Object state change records
= = =
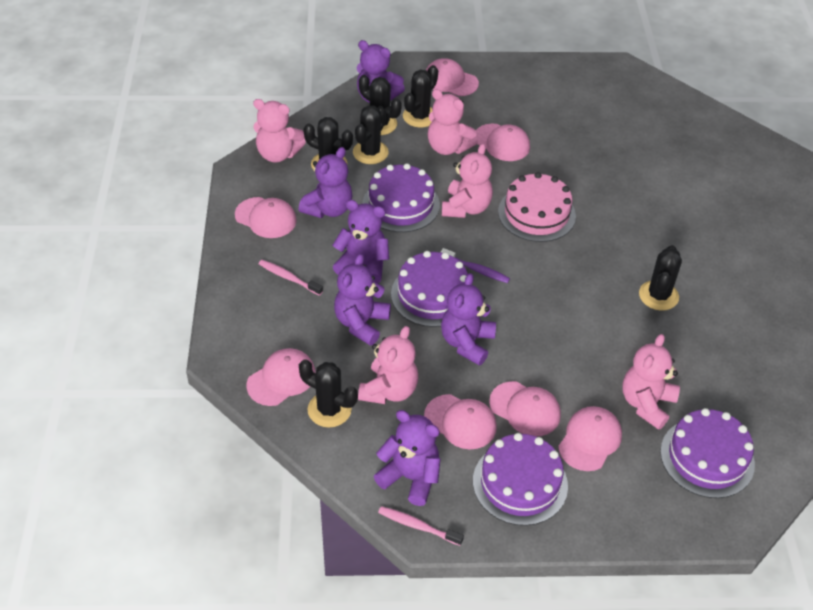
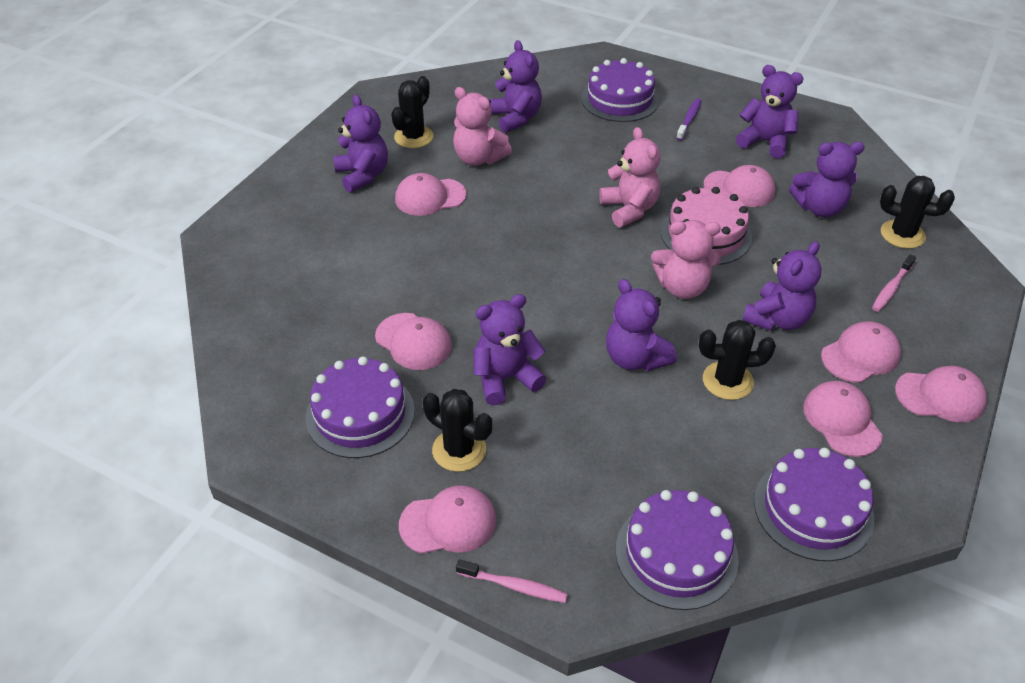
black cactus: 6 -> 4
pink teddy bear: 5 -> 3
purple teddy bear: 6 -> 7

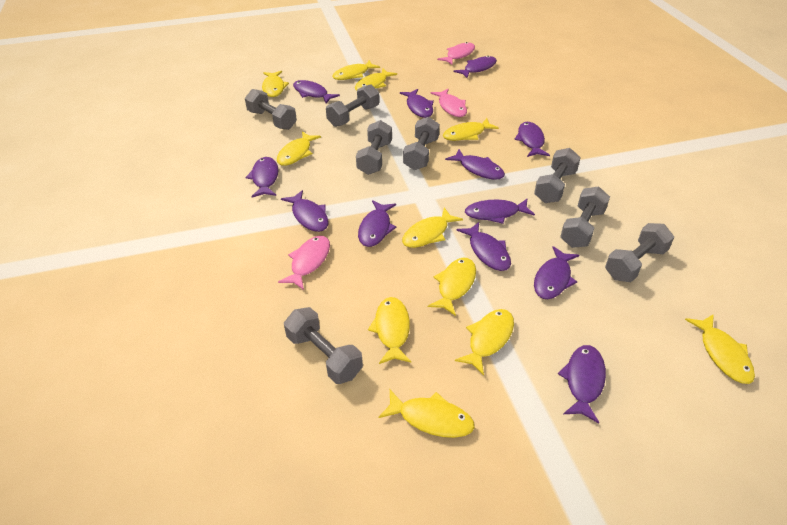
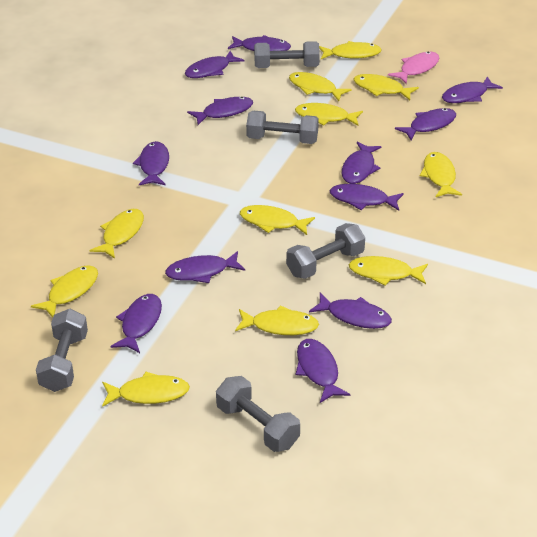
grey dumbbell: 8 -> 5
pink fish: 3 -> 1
= = =
→ **TASK STATEMENT**
Look through the data above for the string "teddy" and copy every line where it appears.

→ **TASK RESPONSE**
pink teddy bear: 5 -> 3
purple teddy bear: 6 -> 7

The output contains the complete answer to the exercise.